Top of Supplied entries

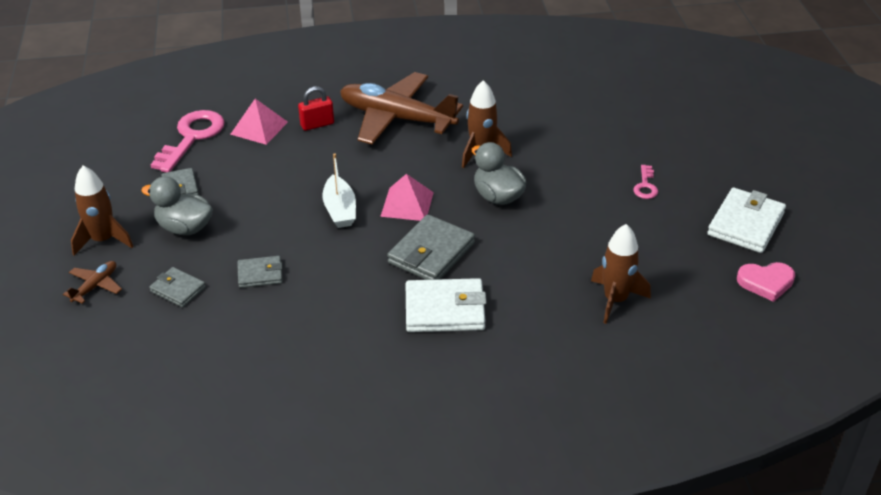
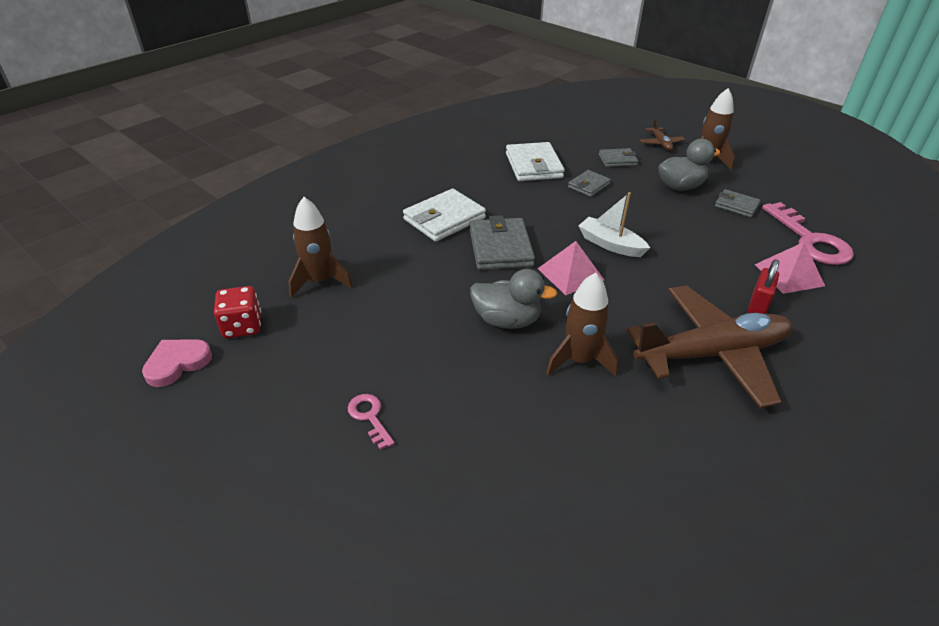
camera: 140 degrees right, 0 degrees up
(703, 289) = (242, 326): none -> red dice
(745, 224) = (221, 427): white wallet -> white wallet (533, 166)

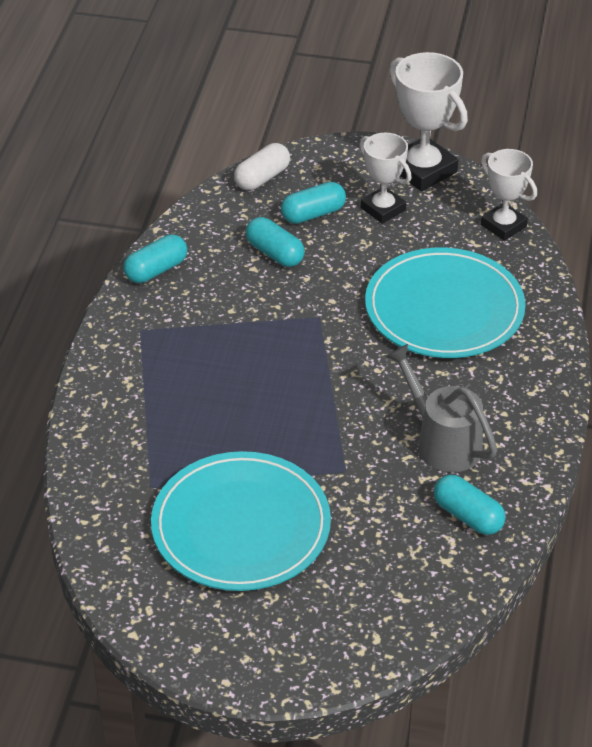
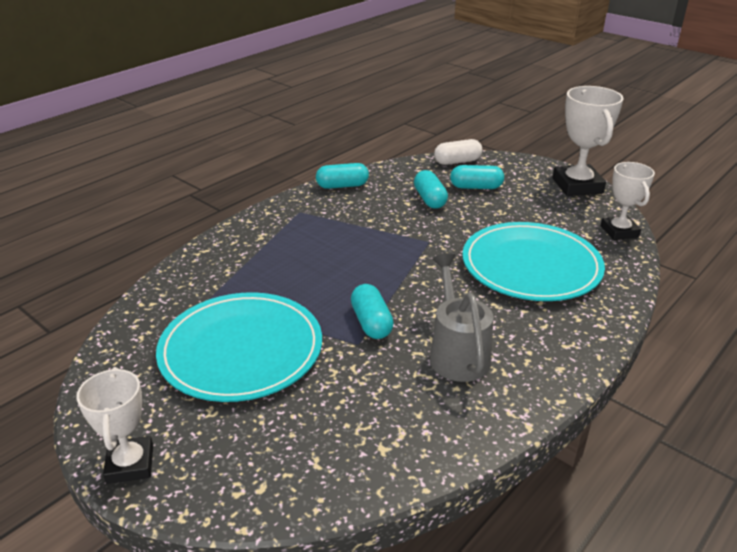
camera: 30 degrees right, 10 degrees down
(383, 209) = (529, 198): white trophy -> white trophy (130, 464)
(468, 516) = (433, 419): turquoise capsule -> turquoise capsule (371, 323)

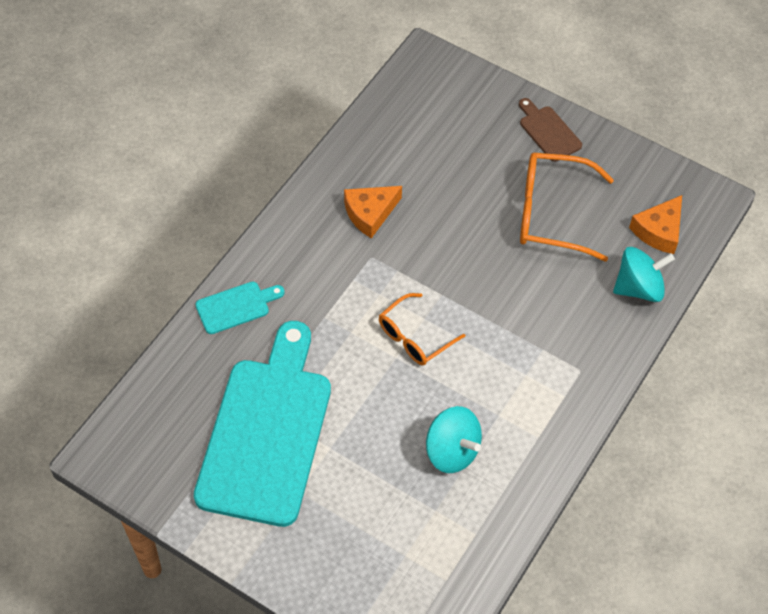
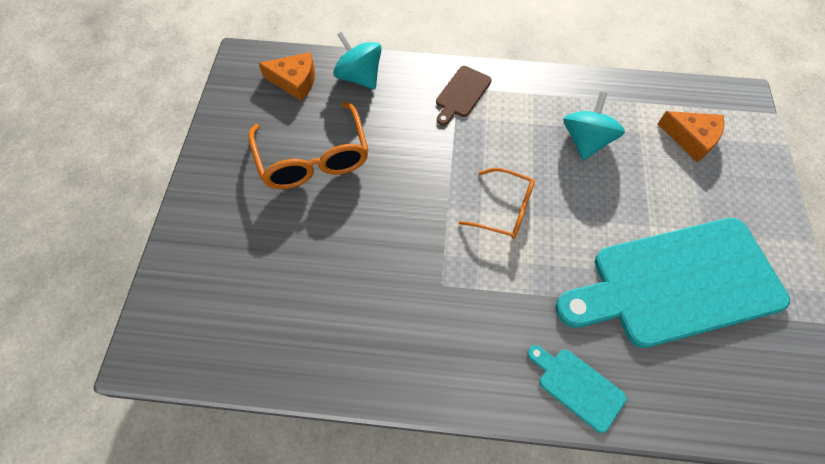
camera: 115 degrees left, 5 degrees up
(370, 213) = (391, 310): orange cheese -> orange cheese (691, 138)
(548, 131) = (214, 195): brown cutting board -> brown cutting board (461, 94)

Bottom of Supplied entries

Work order: Only the lines starting at the one that holds "(745, 224) = (221, 427): white" and ending at the last line of the data belong in your answer. Please set them down exactly and omit the pictures.

Written solution:
(745, 224) = (221, 427): white wallet -> white wallet (533, 166)

camera: 30 degrees right, 10 degrees down
(383, 209) = (529, 198): white trophy -> white trophy (130, 464)
(468, 516) = (433, 419): turquoise capsule -> turquoise capsule (371, 323)

camera: 115 degrees left, 5 degrees up
(370, 213) = (391, 310): orange cheese -> orange cheese (691, 138)
(548, 131) = (214, 195): brown cutting board -> brown cutting board (461, 94)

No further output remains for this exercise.